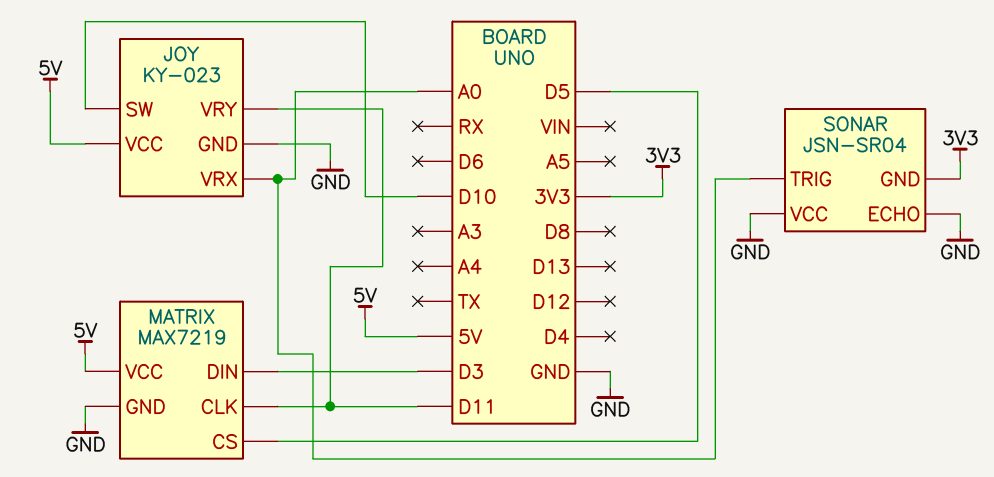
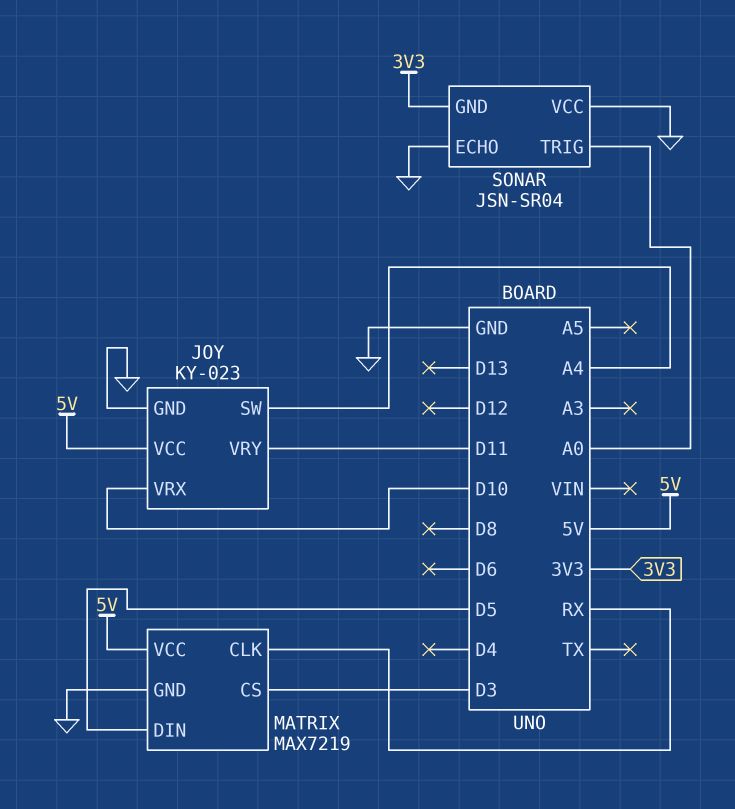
JOY pin SW: D10 -> A4
JOY pin VRX: A0 -> D10
MATRIX pin CLK: D11 -> RX
MATRIX pin CS: D5 -> D3
MATRIX pin DIN: D3 -> D5

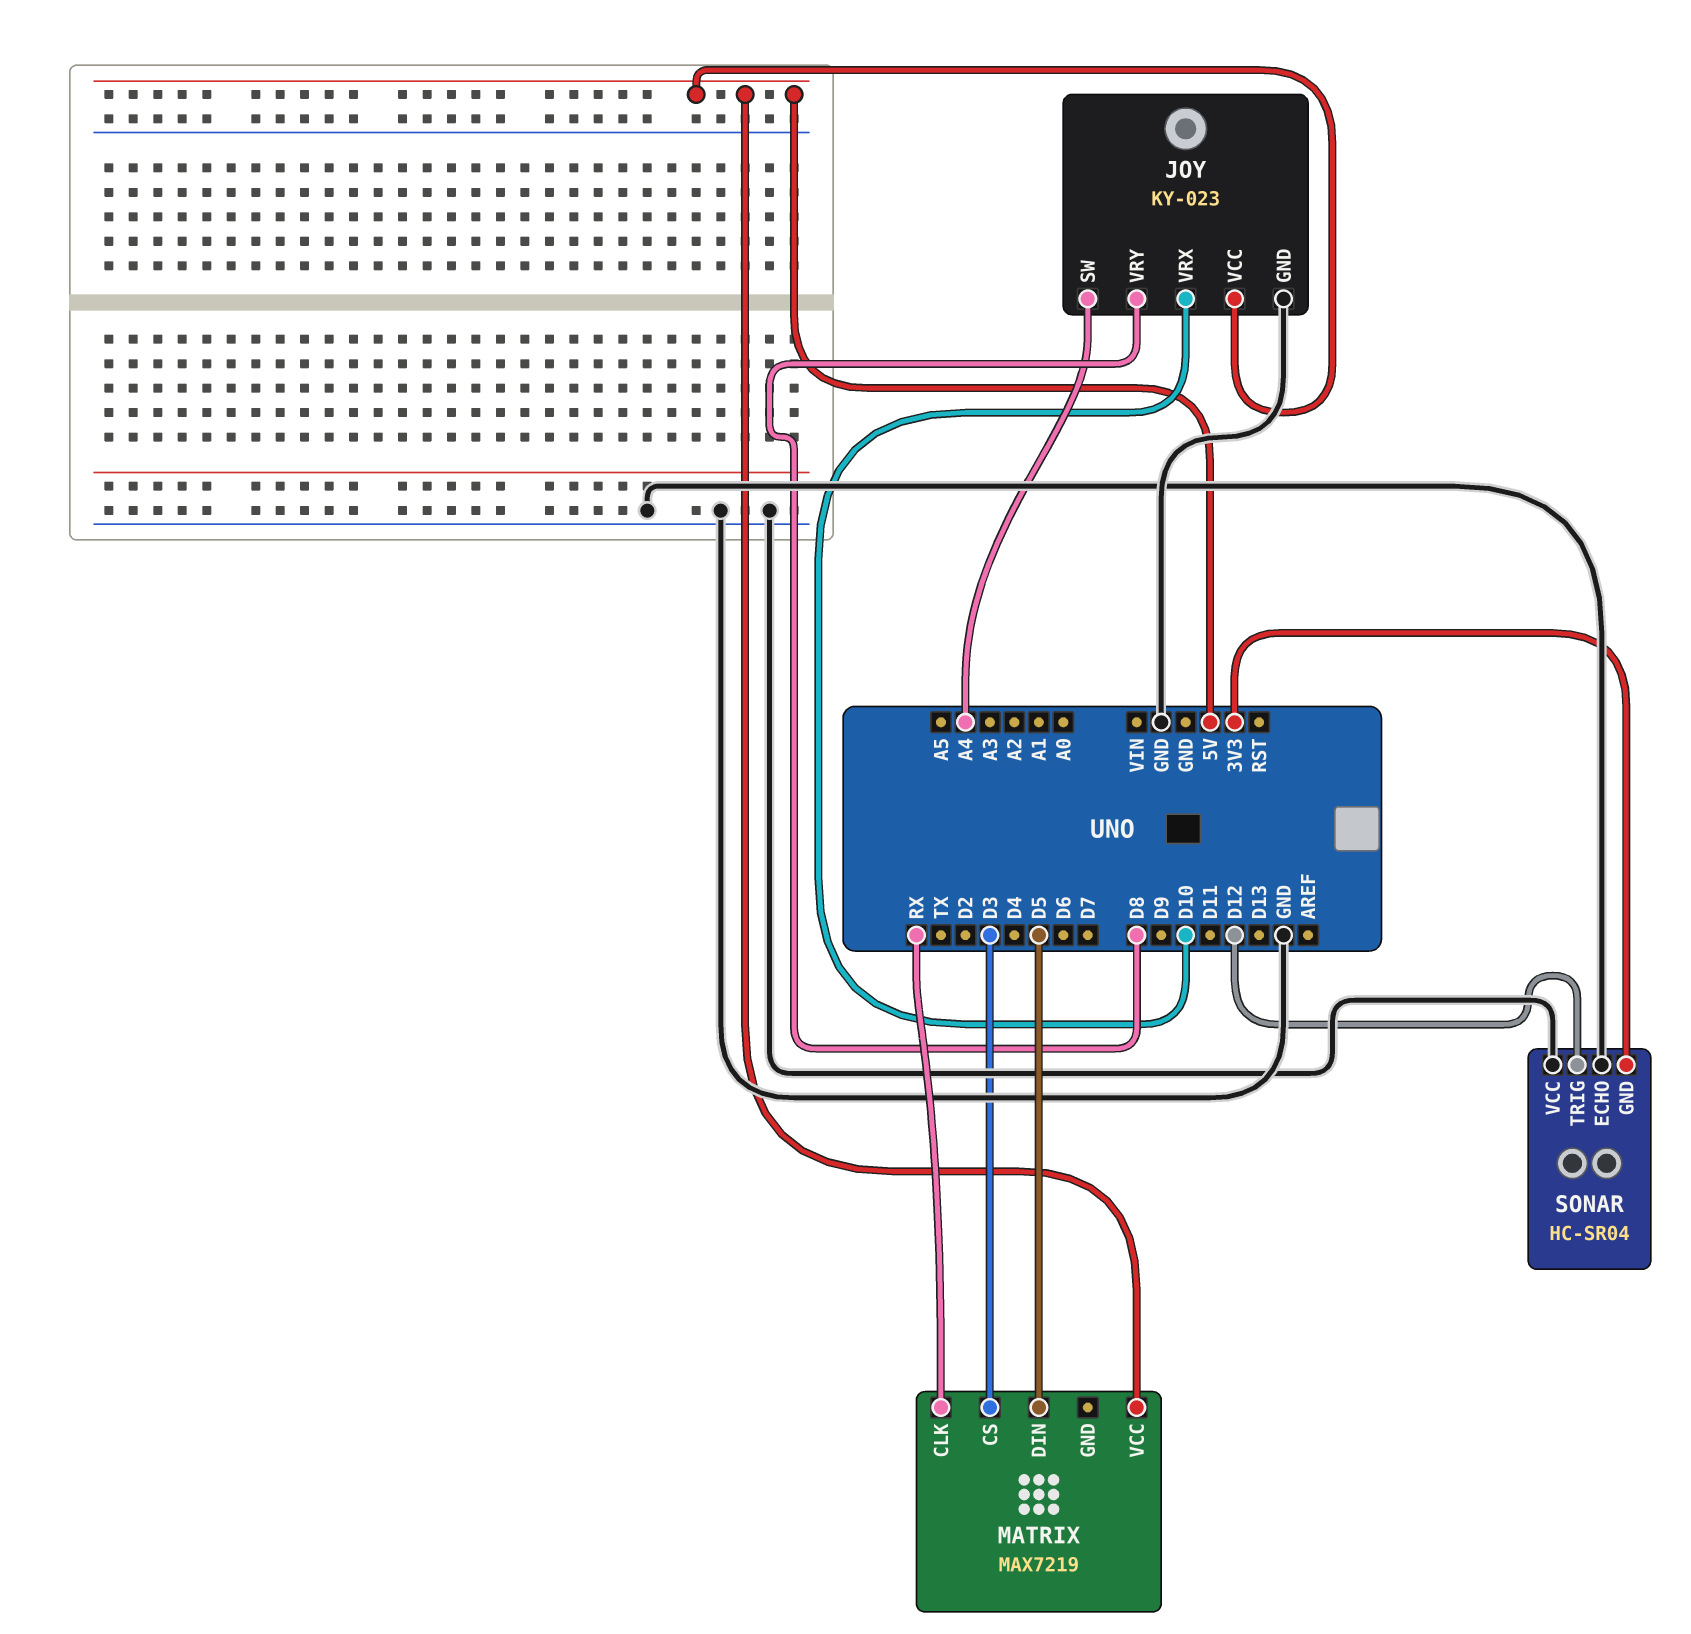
JOY pin VRY: D11 -> D8
MATRIX pin GND: GND -> none
SONAR: JSN-SR04 -> HC-SR04
SONAR pin TRIG: A0 -> D12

---

Goal of the exercise: Where does the word "MATRIX" appear in the material above? Copy every line that holds it.

Answer space:
MATRIX pin CLK: D11 -> RX
MATRIX pin CS: D5 -> D3
MATRIX pin DIN: D3 -> D5
MATRIX pin GND: GND -> none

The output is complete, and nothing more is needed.